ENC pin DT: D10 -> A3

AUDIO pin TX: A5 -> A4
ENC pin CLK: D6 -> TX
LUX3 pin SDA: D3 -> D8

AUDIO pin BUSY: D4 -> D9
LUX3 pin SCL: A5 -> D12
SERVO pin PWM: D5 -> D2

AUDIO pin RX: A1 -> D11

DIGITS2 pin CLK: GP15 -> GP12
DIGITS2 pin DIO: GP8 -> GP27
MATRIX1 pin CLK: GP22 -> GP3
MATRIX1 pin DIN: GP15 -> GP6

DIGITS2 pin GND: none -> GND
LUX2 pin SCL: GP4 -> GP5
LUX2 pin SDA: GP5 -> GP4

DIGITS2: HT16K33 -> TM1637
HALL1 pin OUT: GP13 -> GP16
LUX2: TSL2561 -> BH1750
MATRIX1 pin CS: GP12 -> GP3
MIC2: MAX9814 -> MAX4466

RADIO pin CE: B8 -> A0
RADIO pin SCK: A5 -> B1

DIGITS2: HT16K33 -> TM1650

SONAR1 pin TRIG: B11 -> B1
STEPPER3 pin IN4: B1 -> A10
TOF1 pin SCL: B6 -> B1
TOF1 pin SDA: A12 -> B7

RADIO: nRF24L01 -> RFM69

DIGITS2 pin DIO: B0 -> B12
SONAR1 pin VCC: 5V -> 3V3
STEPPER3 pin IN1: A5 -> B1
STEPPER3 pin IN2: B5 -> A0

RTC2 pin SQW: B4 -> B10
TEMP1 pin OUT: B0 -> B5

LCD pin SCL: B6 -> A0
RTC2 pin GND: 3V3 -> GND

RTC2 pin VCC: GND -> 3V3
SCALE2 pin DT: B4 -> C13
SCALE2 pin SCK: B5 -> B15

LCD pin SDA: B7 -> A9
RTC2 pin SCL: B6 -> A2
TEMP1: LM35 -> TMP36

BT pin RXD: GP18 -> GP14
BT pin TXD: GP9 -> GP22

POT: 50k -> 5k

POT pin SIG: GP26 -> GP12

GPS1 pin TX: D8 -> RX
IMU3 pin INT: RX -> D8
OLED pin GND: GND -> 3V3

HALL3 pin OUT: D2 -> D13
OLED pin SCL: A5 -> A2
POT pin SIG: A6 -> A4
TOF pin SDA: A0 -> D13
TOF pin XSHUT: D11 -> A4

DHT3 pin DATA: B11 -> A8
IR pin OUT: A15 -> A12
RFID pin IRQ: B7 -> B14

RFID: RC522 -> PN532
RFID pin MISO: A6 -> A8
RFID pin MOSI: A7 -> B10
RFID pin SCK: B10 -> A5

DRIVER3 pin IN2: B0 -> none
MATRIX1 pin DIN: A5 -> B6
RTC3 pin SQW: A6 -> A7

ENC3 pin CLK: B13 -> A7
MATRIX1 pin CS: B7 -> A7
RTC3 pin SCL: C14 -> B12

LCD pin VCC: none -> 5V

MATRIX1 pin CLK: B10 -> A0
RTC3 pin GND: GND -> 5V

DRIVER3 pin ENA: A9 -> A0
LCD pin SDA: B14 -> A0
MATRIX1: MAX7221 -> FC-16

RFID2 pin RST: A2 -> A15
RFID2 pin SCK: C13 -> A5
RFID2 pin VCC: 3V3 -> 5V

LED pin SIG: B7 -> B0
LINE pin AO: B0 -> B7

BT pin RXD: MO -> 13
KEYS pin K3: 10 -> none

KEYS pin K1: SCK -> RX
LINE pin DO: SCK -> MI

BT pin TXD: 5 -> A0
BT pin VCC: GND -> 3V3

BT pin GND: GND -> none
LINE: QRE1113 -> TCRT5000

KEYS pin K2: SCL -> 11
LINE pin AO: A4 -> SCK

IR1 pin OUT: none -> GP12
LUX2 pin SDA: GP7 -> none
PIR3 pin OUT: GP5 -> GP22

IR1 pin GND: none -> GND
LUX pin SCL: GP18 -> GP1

##############################

Output only the count of lines in the data containing "AUDIO".

*Response box*.
3